**How to complete this task**
Return, exactly and with nothing added, the line with "orange semicircle: (86, 126)" together with all lines after it through the end of the data below. No pictures belong in the copy.
BEGIN Data records
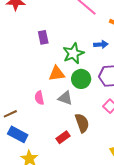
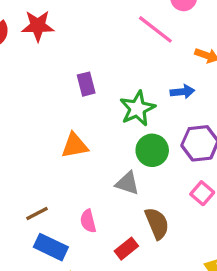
orange triangle: (57, 74) -> (75, 146), moved
pink semicircle: (39, 98) -> (88, 221), moved

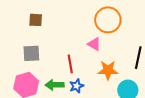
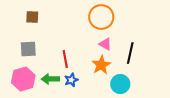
pink triangle: (94, 44) -> (105, 44), moved
orange star: (108, 70) -> (101, 65), turned -30

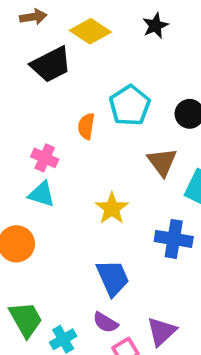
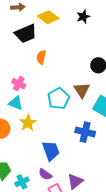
cyan pentagon: (130, 105) -> (59, 99), moved
orange semicircle: (86, 126) -> (41, 57), moved
yellow star: (112, 208) -> (28, 123), moved

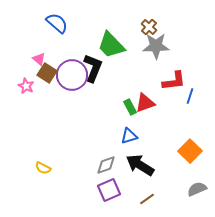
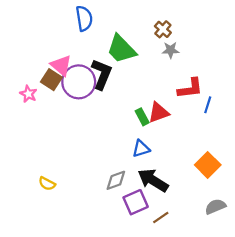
blue semicircle: (57, 23) -> (84, 18), moved, turned 40
gray star: (156, 46) -> (171, 50), size x0.6
pink triangle: (39, 59) -> (61, 65), moved, size x1.5
purple square: (109, 190) -> (136, 202), moved

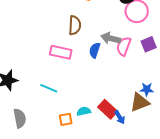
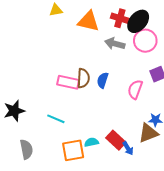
brown semicircle: (75, 25) -> (83, 78), moved
gray arrow: (111, 38) -> (115, 44), moved
pink semicircle: (124, 46) -> (135, 89), moved
orange square: (66, 119) -> (73, 150), size x1.6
END Data records
**Task solution**
orange semicircle: (86, 126) -> (41, 57), moved
yellow star: (112, 208) -> (28, 123), moved

blue semicircle: (57, 23) -> (84, 18), moved, turned 40
gray star: (156, 46) -> (171, 50), size x0.6
pink triangle: (39, 59) -> (61, 65), moved, size x1.5
purple square: (109, 190) -> (136, 202), moved

brown semicircle: (75, 25) -> (83, 78), moved
gray arrow: (111, 38) -> (115, 44), moved
pink semicircle: (124, 46) -> (135, 89), moved
orange square: (66, 119) -> (73, 150), size x1.6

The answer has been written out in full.